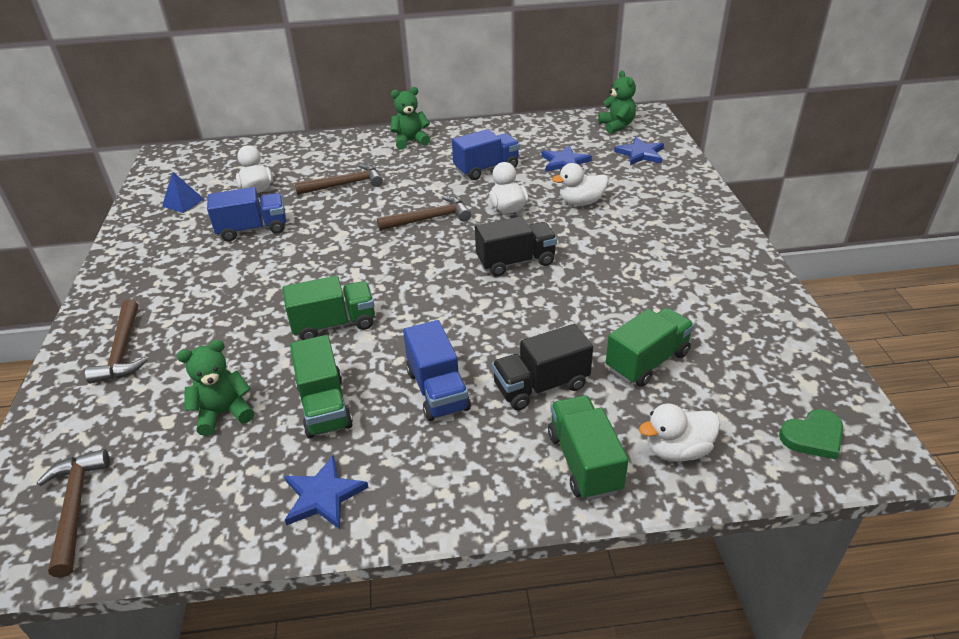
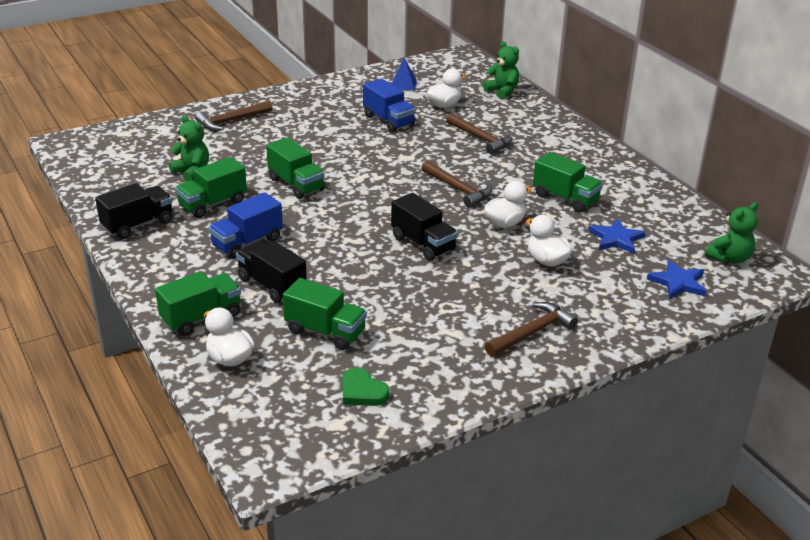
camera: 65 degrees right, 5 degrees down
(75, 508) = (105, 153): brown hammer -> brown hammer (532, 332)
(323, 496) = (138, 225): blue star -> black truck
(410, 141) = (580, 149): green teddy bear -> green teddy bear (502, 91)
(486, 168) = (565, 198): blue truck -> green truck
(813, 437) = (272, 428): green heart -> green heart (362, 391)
——
▶ **YOUR INSTRUCTIONS**
Output each line of the listing above that has "green".

▶ **REPLY TO THE TASK**
(410, 141) = (580, 149): green teddy bear -> green teddy bear (502, 91)
(486, 168) = (565, 198): blue truck -> green truck
(813, 437) = (272, 428): green heart -> green heart (362, 391)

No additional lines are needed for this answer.